> [EXERCISE] Set down the data again exactly. Pictures are not part of the copy.

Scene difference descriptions
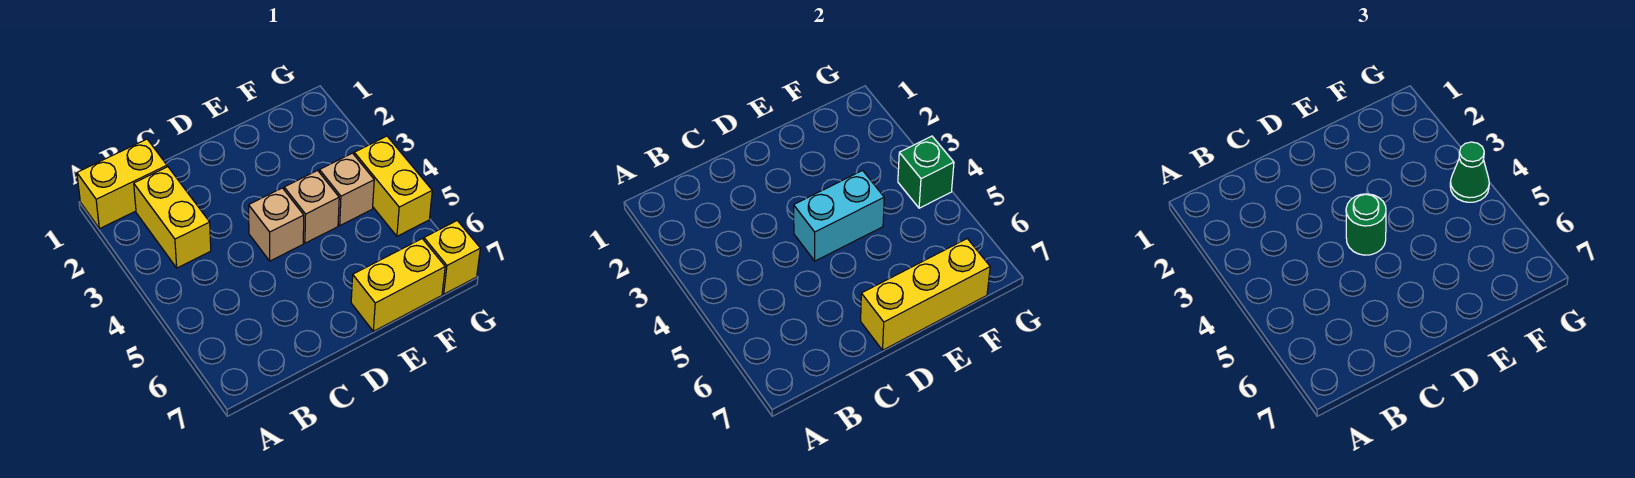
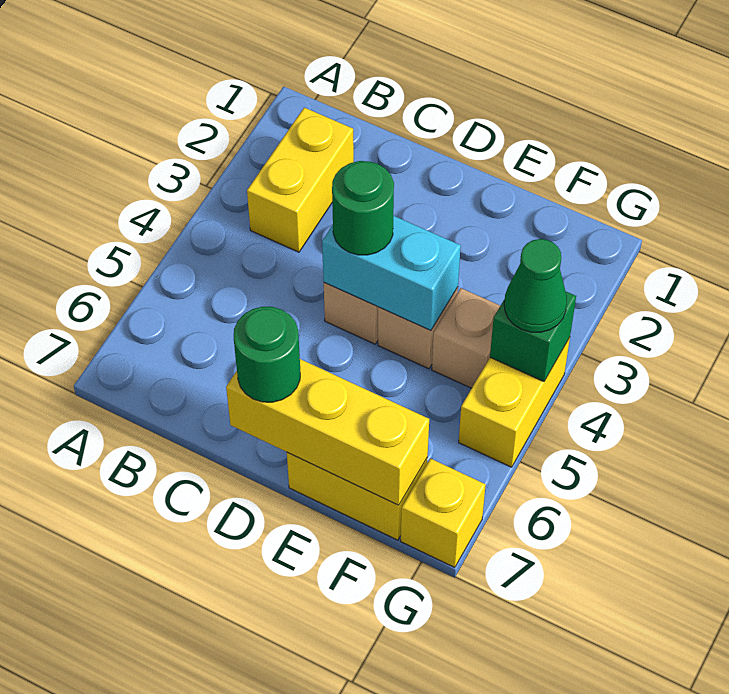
yellow brick A1:B1 level 1 -> none
none -> green round brick D7 level 3

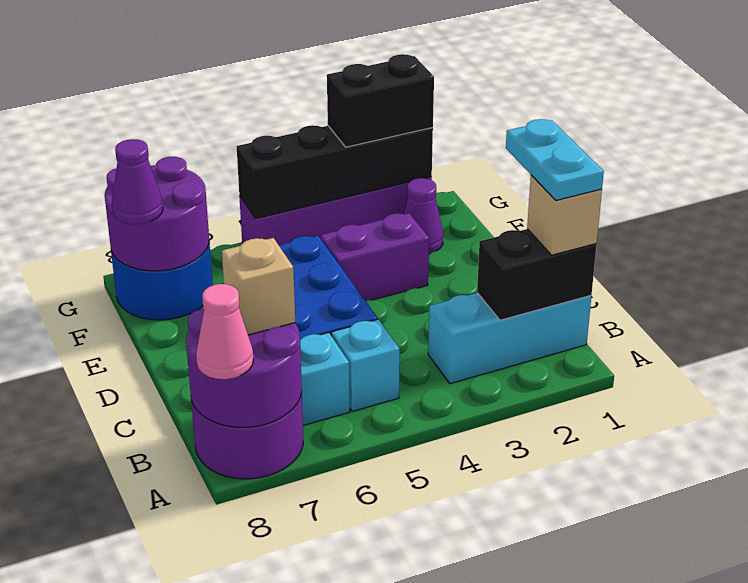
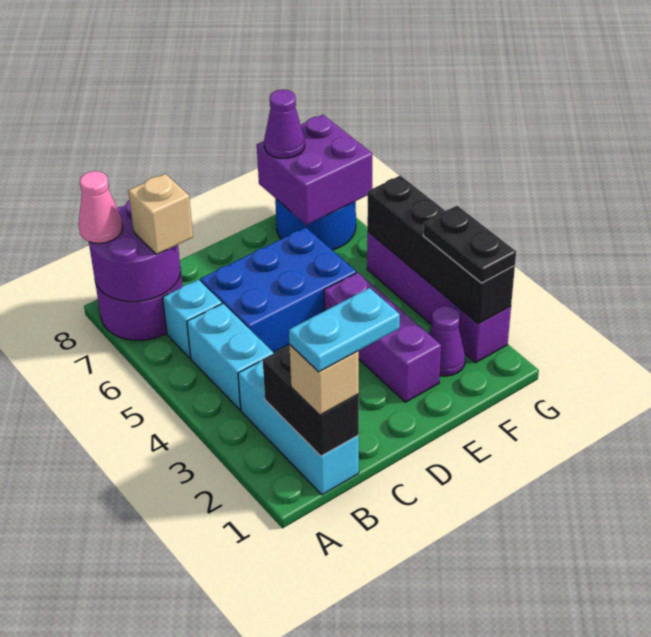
cyan brick B5 level 1 -> cyan brick B4:B5 level 1
purple brick E3:E4 level 1 -> purple brick E2:E4 level 1
purple round brick F7:G8 level 2 -> purple brick F7:G8 level 2
black brick G2:G3 level 3 -> black plate G2:G3 level 3

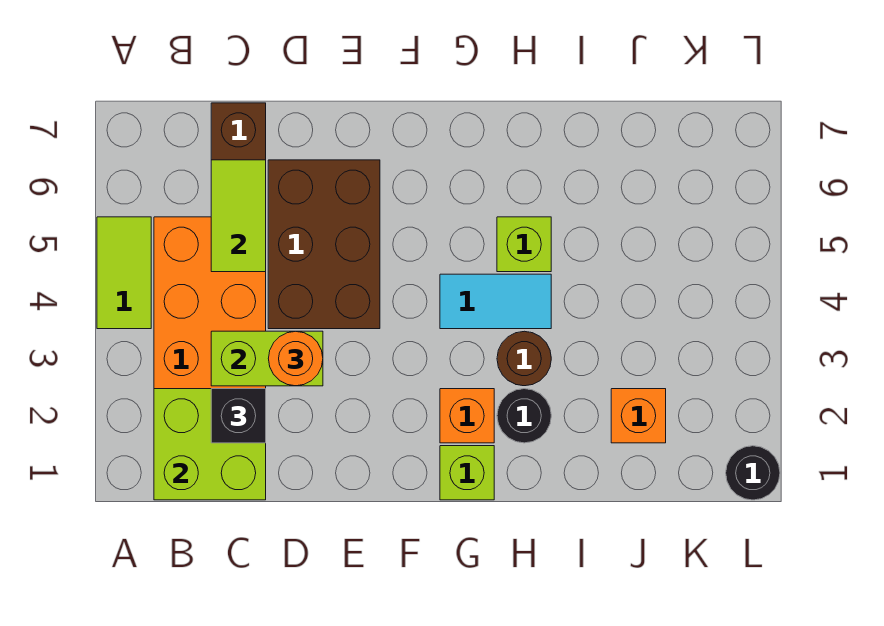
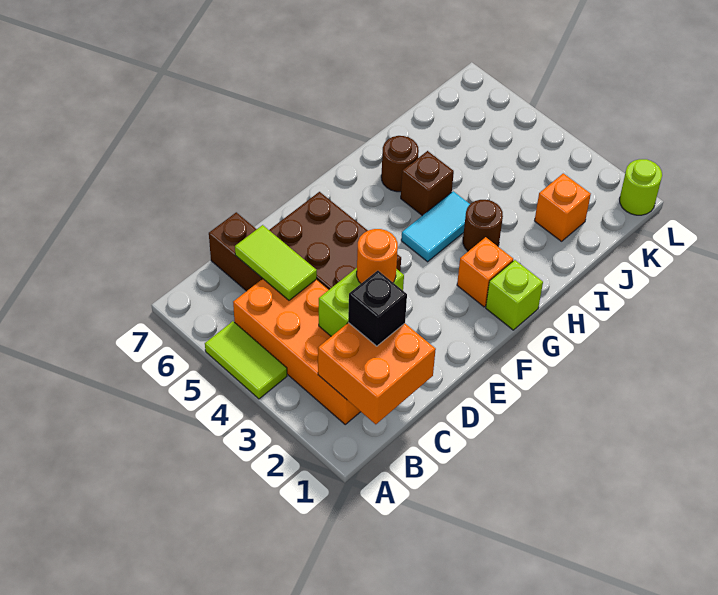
lime brick B1:C2 level 2 -> orange brick B1:C2 level 2
black round brick H2 level 1 -> none
lime brick H5 level 1 -> brown brick H5 level 1
none -> brown round brick H6 level 1
black round brick L1 level 1 -> lime round brick L1 level 1

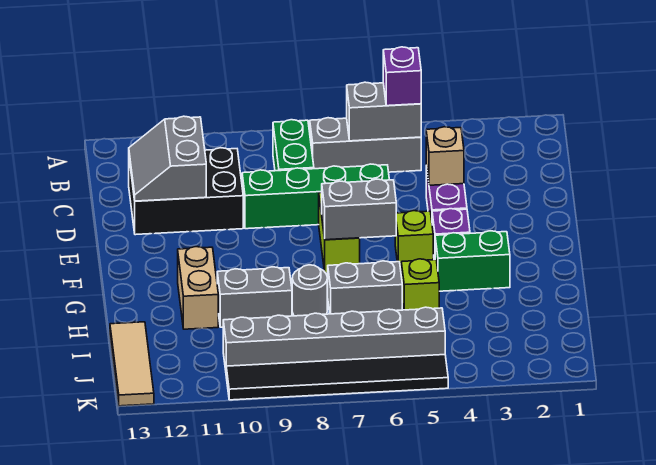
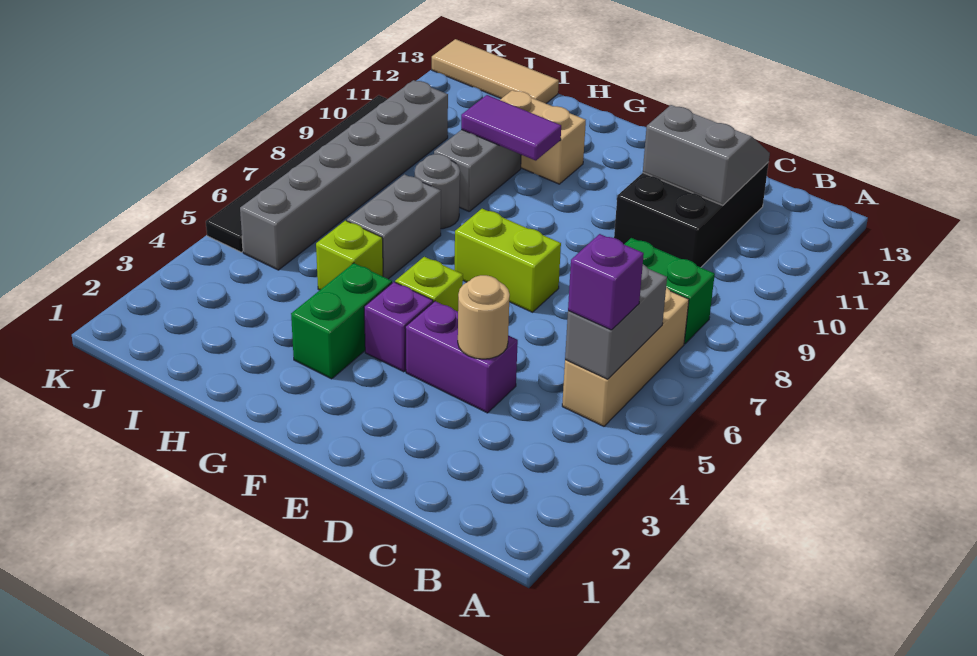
grey brick B5:B7 level 1 -> tan brick B5:B7 level 1
tan brick D4 level 2 -> tan round brick D4 level 2
green brick D6:D9 level 1 -> none
grey brick F6:F7 level 2 -> none
none -> purple tile G10:H10 level 2

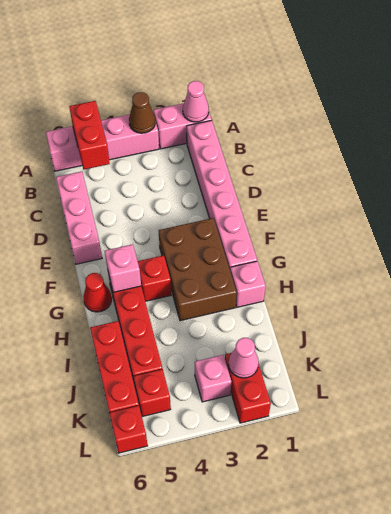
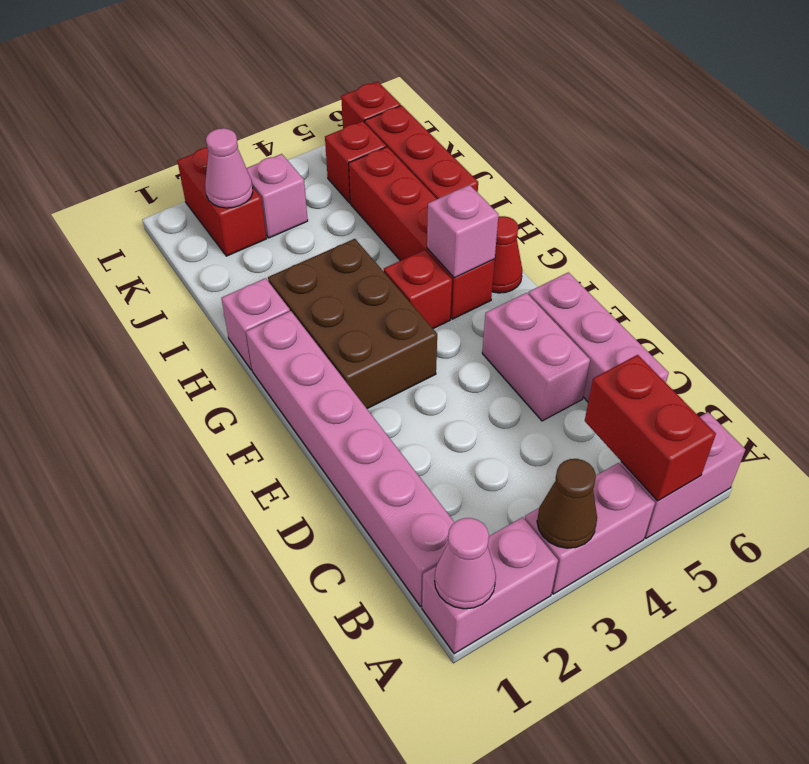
none -> pink brick D5:E5 level 1

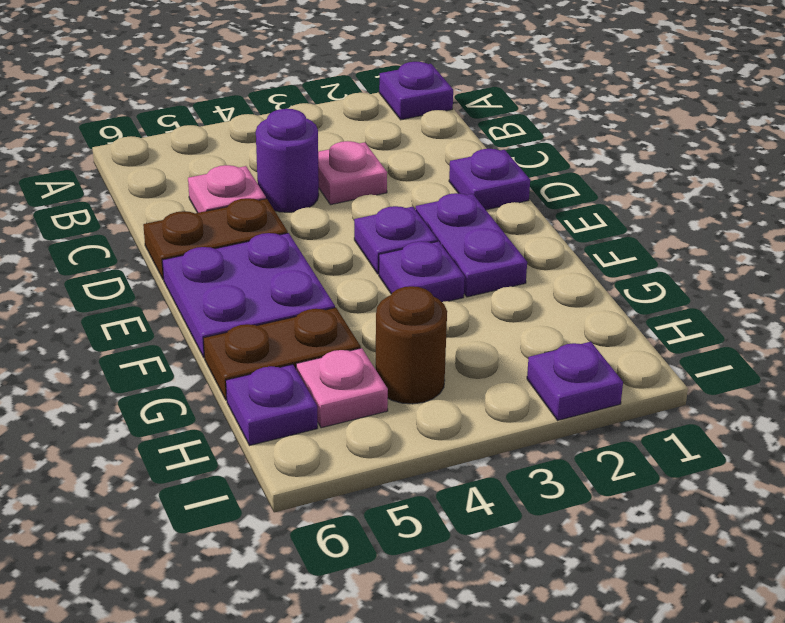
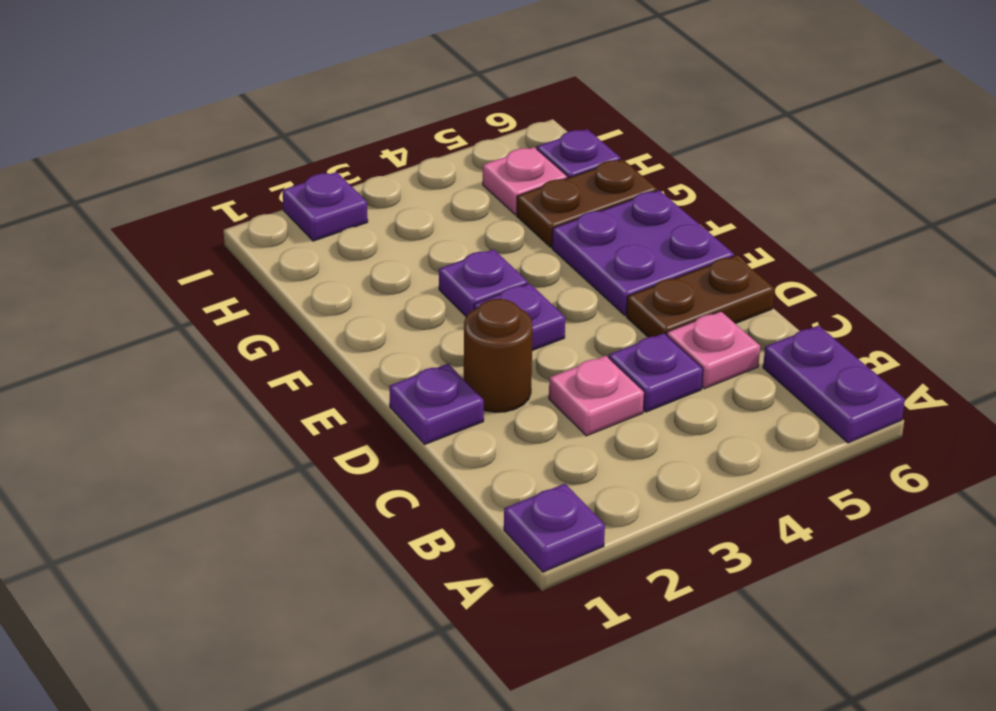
purple round brick C4 level 1 -> purple plate C4 level 1
purple plate E2:F2 level 1 -> purple plate A6:B6 level 1
brown round brick H4 level 1 -> brown round brick D2 level 1

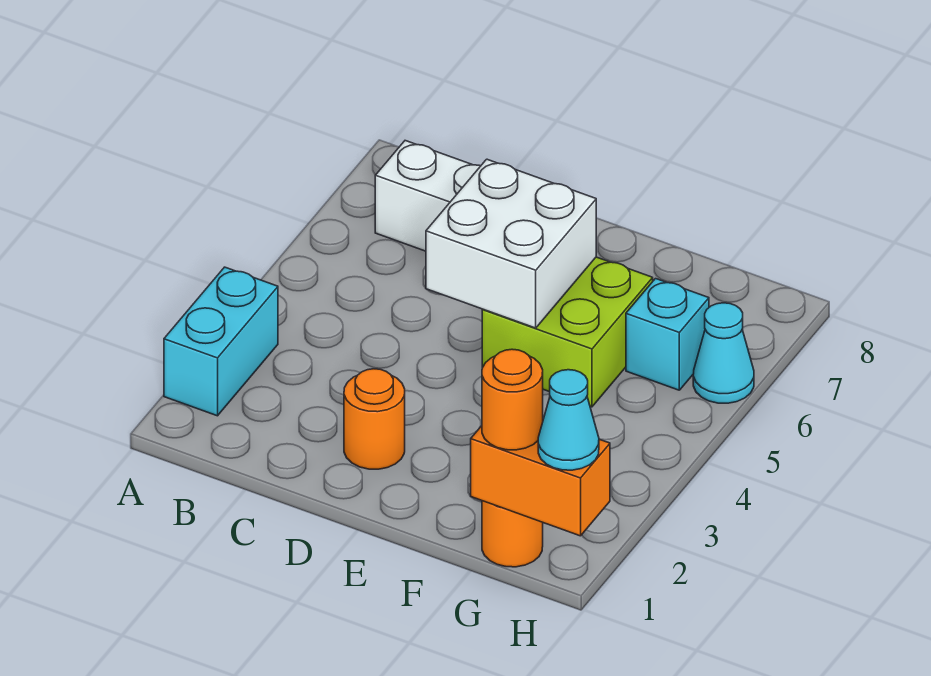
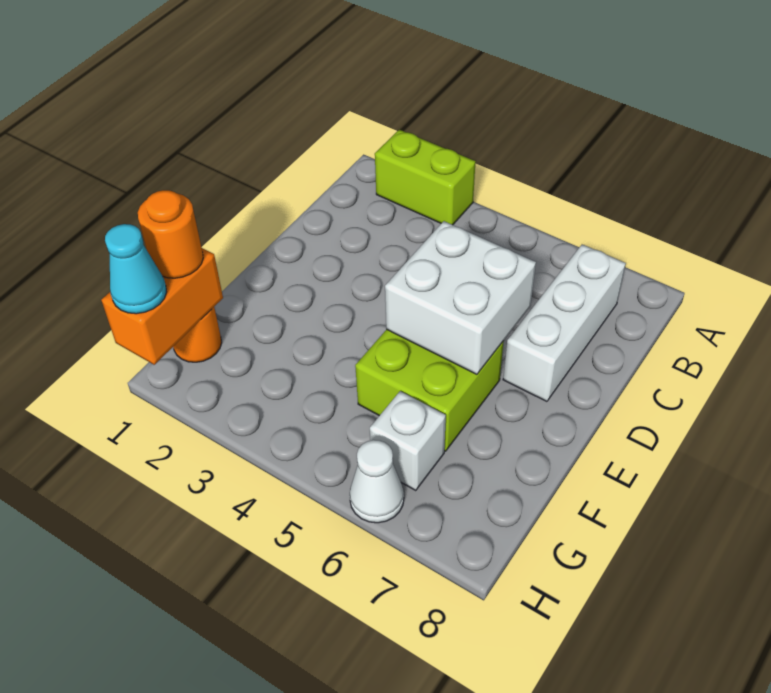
cyan brick A2:A3 level 1 -> lime brick A2:A3 level 1
orange round brick D2 level 1 -> none
cyan brick G6 level 1 -> white brick G6 level 1
cyan cone H6 level 1 -> white cone H6 level 1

> [ANSWER]
yellow brick A1:B1 level 1 -> none
none -> green round brick D7 level 3

cyan brick B5 level 1 -> cyan brick B4:B5 level 1
purple brick E3:E4 level 1 -> purple brick E2:E4 level 1
purple round brick F7:G8 level 2 -> purple brick F7:G8 level 2
black brick G2:G3 level 3 -> black plate G2:G3 level 3

lime brick B1:C2 level 2 -> orange brick B1:C2 level 2
black round brick H2 level 1 -> none
lime brick H5 level 1 -> brown brick H5 level 1
none -> brown round brick H6 level 1
black round brick L1 level 1 -> lime round brick L1 level 1

grey brick B5:B7 level 1 -> tan brick B5:B7 level 1
tan brick D4 level 2 -> tan round brick D4 level 2
green brick D6:D9 level 1 -> none
grey brick F6:F7 level 2 -> none
none -> purple tile G10:H10 level 2

none -> pink brick D5:E5 level 1

purple round brick C4 level 1 -> purple plate C4 level 1
purple plate E2:F2 level 1 -> purple plate A6:B6 level 1
brown round brick H4 level 1 -> brown round brick D2 level 1

cyan brick A2:A3 level 1 -> lime brick A2:A3 level 1
orange round brick D2 level 1 -> none
cyan brick G6 level 1 -> white brick G6 level 1
cyan cone H6 level 1 -> white cone H6 level 1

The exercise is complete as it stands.